- How to complete this task -
What lines below include the word "brown"? Copy each one.

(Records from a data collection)

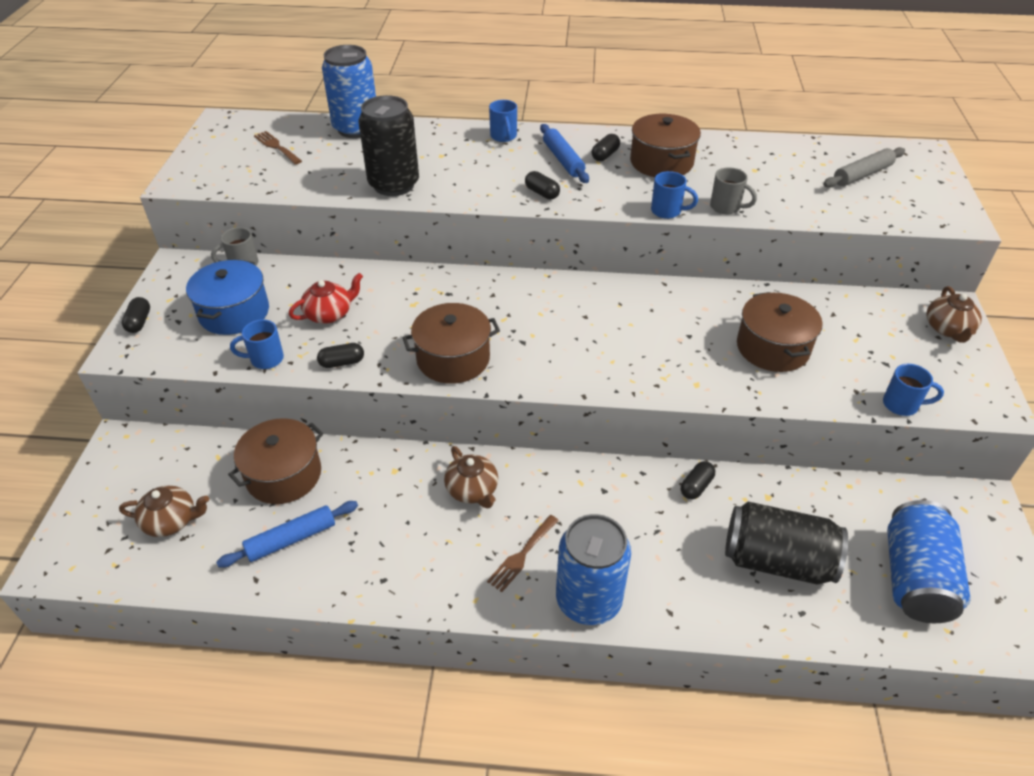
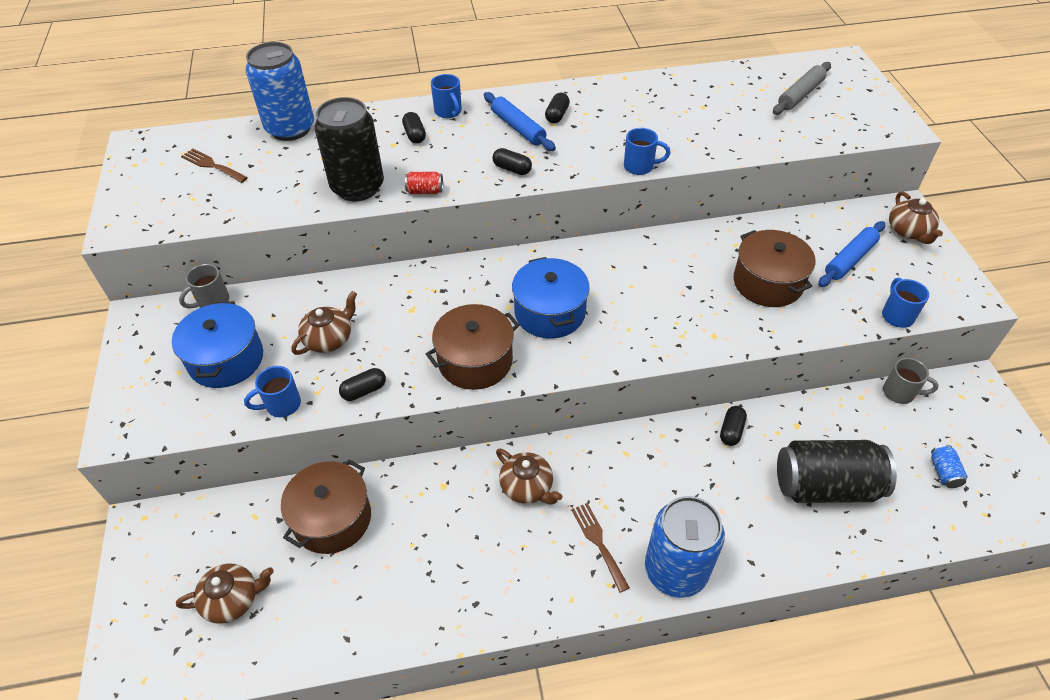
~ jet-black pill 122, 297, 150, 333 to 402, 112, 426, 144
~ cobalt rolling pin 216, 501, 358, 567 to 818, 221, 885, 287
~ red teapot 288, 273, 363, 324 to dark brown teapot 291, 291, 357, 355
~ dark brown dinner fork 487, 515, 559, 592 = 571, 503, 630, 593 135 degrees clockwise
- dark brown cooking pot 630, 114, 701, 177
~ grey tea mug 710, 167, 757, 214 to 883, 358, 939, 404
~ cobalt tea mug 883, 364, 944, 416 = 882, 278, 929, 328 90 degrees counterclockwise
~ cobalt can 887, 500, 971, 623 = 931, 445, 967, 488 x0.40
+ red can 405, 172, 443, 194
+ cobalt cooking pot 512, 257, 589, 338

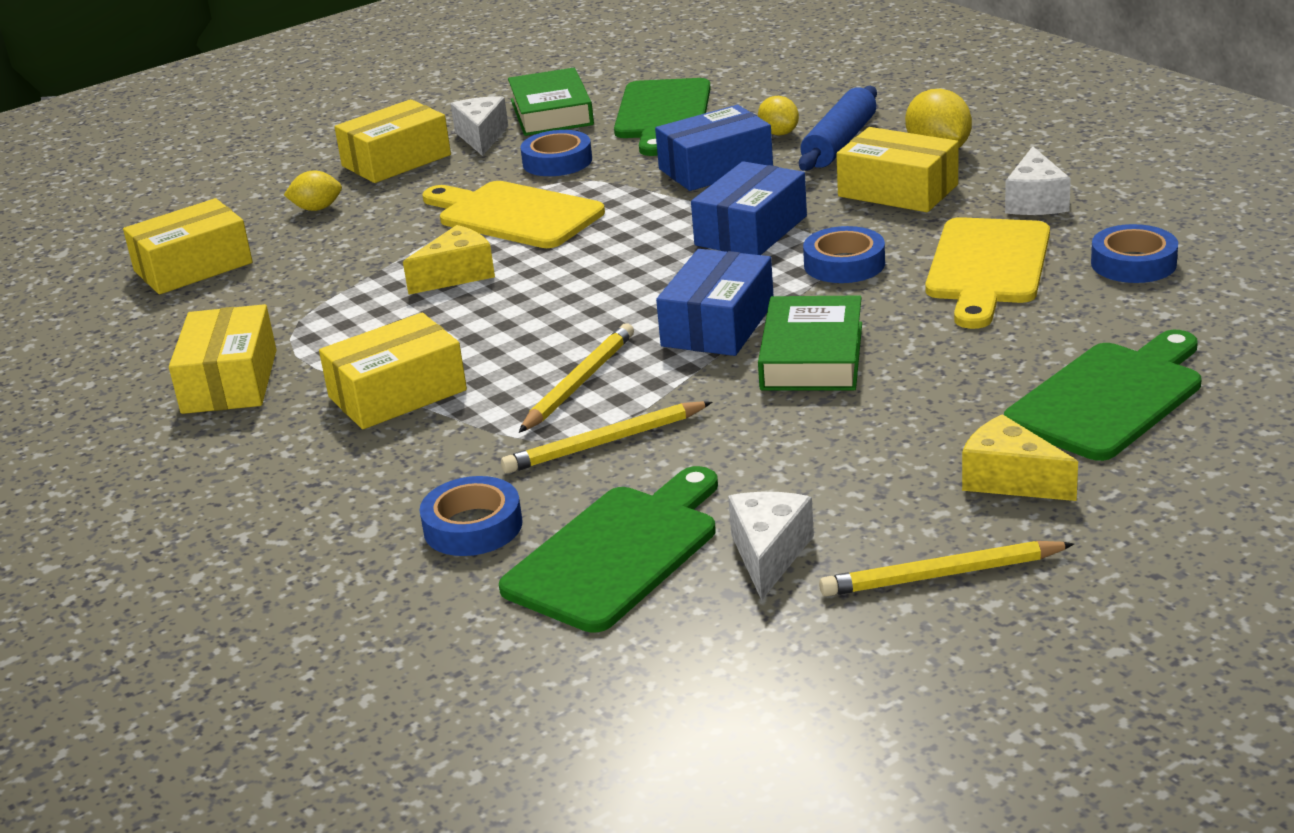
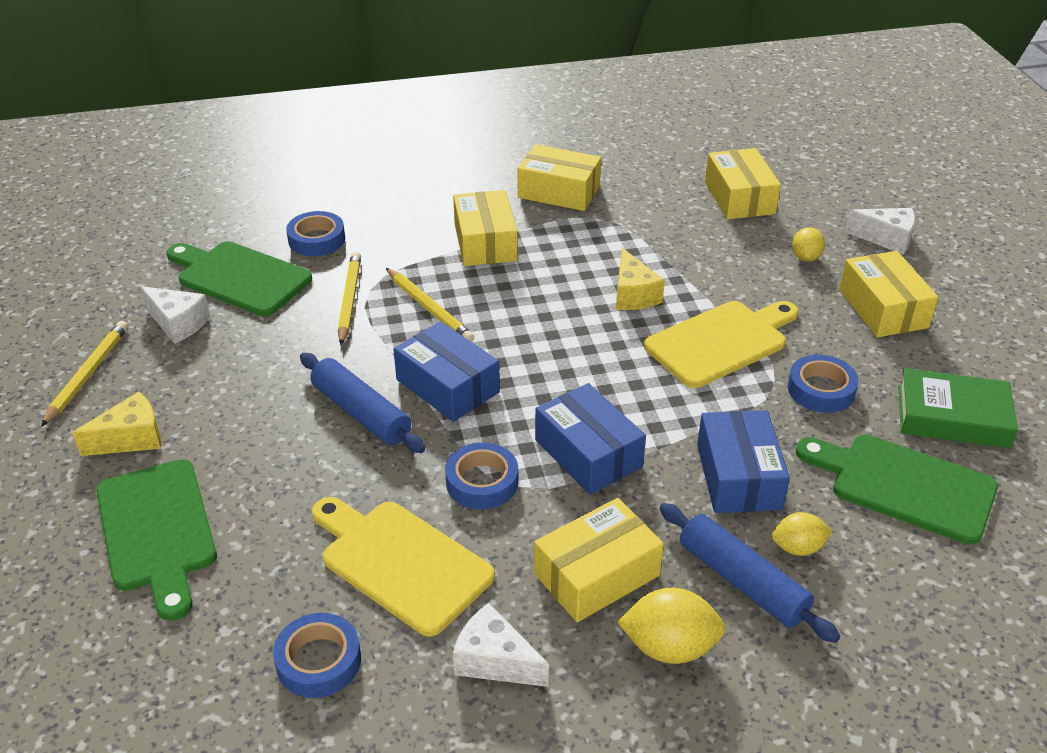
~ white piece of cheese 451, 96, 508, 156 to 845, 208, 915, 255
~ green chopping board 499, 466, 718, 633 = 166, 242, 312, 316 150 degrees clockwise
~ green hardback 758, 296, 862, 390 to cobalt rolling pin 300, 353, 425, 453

- Solution below -
~ red teapot 288, 273, 363, 324 to dark brown teapot 291, 291, 357, 355
~ dark brown dinner fork 487, 515, 559, 592 = 571, 503, 630, 593 135 degrees clockwise
- dark brown cooking pot 630, 114, 701, 177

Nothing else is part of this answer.